→ **Dataset records**
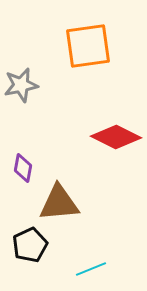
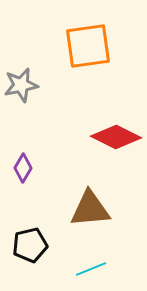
purple diamond: rotated 20 degrees clockwise
brown triangle: moved 31 px right, 6 px down
black pentagon: rotated 12 degrees clockwise
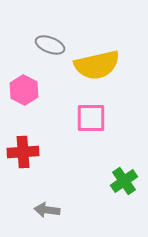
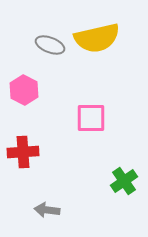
yellow semicircle: moved 27 px up
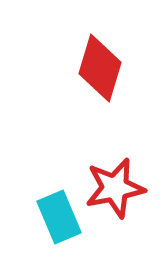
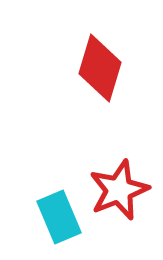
red star: moved 4 px right, 2 px down; rotated 10 degrees counterclockwise
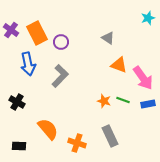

→ **Stated problem**
Copy every text line from the records above word for word, leaving the pictures out of your answer.

→ **Right answer**
purple diamond: rotated 20 degrees clockwise
brown triangle: moved 31 px right, 6 px down
black pentagon: rotated 12 degrees clockwise
yellow semicircle: moved 27 px up
red star: moved 4 px right, 2 px down; rotated 10 degrees counterclockwise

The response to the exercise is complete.